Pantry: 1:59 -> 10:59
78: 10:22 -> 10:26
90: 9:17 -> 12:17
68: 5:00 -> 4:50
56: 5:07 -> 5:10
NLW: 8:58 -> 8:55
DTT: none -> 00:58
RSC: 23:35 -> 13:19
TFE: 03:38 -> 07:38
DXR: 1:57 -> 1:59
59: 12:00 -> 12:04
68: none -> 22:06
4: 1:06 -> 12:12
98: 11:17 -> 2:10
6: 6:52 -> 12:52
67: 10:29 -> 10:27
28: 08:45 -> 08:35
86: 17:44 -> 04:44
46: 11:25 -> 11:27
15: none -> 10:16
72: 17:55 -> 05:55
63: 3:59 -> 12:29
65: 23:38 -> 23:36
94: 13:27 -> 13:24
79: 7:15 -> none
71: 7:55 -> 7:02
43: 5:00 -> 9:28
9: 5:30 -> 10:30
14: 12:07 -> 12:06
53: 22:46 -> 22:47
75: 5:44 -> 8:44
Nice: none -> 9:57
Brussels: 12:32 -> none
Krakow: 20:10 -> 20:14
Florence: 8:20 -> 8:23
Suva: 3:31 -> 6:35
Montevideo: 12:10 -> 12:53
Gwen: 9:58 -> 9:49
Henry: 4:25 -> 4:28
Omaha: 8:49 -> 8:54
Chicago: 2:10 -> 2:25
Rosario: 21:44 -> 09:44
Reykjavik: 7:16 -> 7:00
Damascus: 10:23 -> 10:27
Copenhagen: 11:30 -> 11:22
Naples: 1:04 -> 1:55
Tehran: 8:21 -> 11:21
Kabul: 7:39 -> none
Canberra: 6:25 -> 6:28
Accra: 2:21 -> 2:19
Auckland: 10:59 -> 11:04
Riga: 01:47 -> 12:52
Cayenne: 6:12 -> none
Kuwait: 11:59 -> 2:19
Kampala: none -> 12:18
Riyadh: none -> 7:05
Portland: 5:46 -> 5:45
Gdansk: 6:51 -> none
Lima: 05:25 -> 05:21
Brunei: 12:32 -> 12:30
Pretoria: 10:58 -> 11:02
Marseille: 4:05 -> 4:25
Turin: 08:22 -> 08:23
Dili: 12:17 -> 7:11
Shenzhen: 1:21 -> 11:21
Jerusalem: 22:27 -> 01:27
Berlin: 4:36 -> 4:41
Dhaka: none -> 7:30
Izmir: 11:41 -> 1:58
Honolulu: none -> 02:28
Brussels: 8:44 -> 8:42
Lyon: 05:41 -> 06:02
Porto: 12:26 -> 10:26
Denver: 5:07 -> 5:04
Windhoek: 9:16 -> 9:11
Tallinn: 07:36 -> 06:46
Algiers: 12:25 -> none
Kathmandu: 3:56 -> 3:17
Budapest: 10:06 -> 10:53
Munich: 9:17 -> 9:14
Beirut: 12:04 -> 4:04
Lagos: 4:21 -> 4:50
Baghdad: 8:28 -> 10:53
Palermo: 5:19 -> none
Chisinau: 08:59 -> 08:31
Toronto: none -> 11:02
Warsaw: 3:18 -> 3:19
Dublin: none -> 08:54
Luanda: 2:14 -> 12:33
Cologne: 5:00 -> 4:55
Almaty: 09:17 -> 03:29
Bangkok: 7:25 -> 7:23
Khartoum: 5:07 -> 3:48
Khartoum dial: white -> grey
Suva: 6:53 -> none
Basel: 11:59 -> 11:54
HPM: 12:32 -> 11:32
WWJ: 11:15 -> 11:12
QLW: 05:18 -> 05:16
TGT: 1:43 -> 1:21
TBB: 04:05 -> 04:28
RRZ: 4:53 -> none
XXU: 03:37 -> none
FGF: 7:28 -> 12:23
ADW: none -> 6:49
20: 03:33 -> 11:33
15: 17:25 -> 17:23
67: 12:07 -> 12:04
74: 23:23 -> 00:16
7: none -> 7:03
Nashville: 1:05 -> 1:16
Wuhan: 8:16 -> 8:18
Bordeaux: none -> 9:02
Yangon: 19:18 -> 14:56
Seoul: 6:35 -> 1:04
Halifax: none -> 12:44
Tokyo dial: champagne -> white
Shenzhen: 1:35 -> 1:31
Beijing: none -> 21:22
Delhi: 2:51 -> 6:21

- _TASK TO CARRY OUT_
Copy every row above, from the first to the last, keeping each one character for character.

- _EXERCISE RESPONSE_
Pantry: 1:59 -> 10:59
78: 10:22 -> 10:26
90: 9:17 -> 12:17
68: 5:00 -> 4:50
56: 5:07 -> 5:10
NLW: 8:58 -> 8:55
DTT: none -> 00:58
RSC: 23:35 -> 13:19
TFE: 03:38 -> 07:38
DXR: 1:57 -> 1:59
59: 12:00 -> 12:04
68: none -> 22:06
4: 1:06 -> 12:12
98: 11:17 -> 2:10
6: 6:52 -> 12:52
67: 10:29 -> 10:27
28: 08:45 -> 08:35
86: 17:44 -> 04:44
46: 11:25 -> 11:27
15: none -> 10:16
72: 17:55 -> 05:55
63: 3:59 -> 12:29
65: 23:38 -> 23:36
94: 13:27 -> 13:24
79: 7:15 -> none
71: 7:55 -> 7:02
43: 5:00 -> 9:28
9: 5:30 -> 10:30
14: 12:07 -> 12:06
53: 22:46 -> 22:47
75: 5:44 -> 8:44
Nice: none -> 9:57
Brussels: 12:32 -> none
Krakow: 20:10 -> 20:14
Florence: 8:20 -> 8:23
Suva: 3:31 -> 6:35
Montevideo: 12:10 -> 12:53
Gwen: 9:58 -> 9:49
Henry: 4:25 -> 4:28
Omaha: 8:49 -> 8:54
Chicago: 2:10 -> 2:25
Rosario: 21:44 -> 09:44
Reykjavik: 7:16 -> 7:00
Damascus: 10:23 -> 10:27
Copenhagen: 11:30 -> 11:22
Naples: 1:04 -> 1:55
Tehran: 8:21 -> 11:21
Kabul: 7:39 -> none
Canberra: 6:25 -> 6:28
Accra: 2:21 -> 2:19
Auckland: 10:59 -> 11:04
Riga: 01:47 -> 12:52
Cayenne: 6:12 -> none
Kuwait: 11:59 -> 2:19
Kampala: none -> 12:18
Riyadh: none -> 7:05
Portland: 5:46 -> 5:45
Gdansk: 6:51 -> none
Lima: 05:25 -> 05:21
Brunei: 12:32 -> 12:30
Pretoria: 10:58 -> 11:02
Marseille: 4:05 -> 4:25
Turin: 08:22 -> 08:23
Dili: 12:17 -> 7:11
Shenzhen: 1:21 -> 11:21
Jerusalem: 22:27 -> 01:27
Berlin: 4:36 -> 4:41
Dhaka: none -> 7:30
Izmir: 11:41 -> 1:58
Honolulu: none -> 02:28
Brussels: 8:44 -> 8:42
Lyon: 05:41 -> 06:02
Porto: 12:26 -> 10:26
Denver: 5:07 -> 5:04
Windhoek: 9:16 -> 9:11
Tallinn: 07:36 -> 06:46
Algiers: 12:25 -> none
Kathmandu: 3:56 -> 3:17
Budapest: 10:06 -> 10:53
Munich: 9:17 -> 9:14
Beirut: 12:04 -> 4:04
Lagos: 4:21 -> 4:50
Baghdad: 8:28 -> 10:53
Palermo: 5:19 -> none
Chisinau: 08:59 -> 08:31
Toronto: none -> 11:02
Warsaw: 3:18 -> 3:19
Dublin: none -> 08:54
Luanda: 2:14 -> 12:33
Cologne: 5:00 -> 4:55
Almaty: 09:17 -> 03:29
Bangkok: 7:25 -> 7:23
Khartoum: 5:07 -> 3:48
Khartoum dial: white -> grey
Suva: 6:53 -> none
Basel: 11:59 -> 11:54
HPM: 12:32 -> 11:32
WWJ: 11:15 -> 11:12
QLW: 05:18 -> 05:16
TGT: 1:43 -> 1:21
TBB: 04:05 -> 04:28
RRZ: 4:53 -> none
XXU: 03:37 -> none
FGF: 7:28 -> 12:23
ADW: none -> 6:49
20: 03:33 -> 11:33
15: 17:25 -> 17:23
67: 12:07 -> 12:04
74: 23:23 -> 00:16
7: none -> 7:03
Nashville: 1:05 -> 1:16
Wuhan: 8:16 -> 8:18
Bordeaux: none -> 9:02
Yangon: 19:18 -> 14:56
Seoul: 6:35 -> 1:04
Halifax: none -> 12:44
Tokyo dial: champagne -> white
Shenzhen: 1:35 -> 1:31
Beijing: none -> 21:22
Delhi: 2:51 -> 6:21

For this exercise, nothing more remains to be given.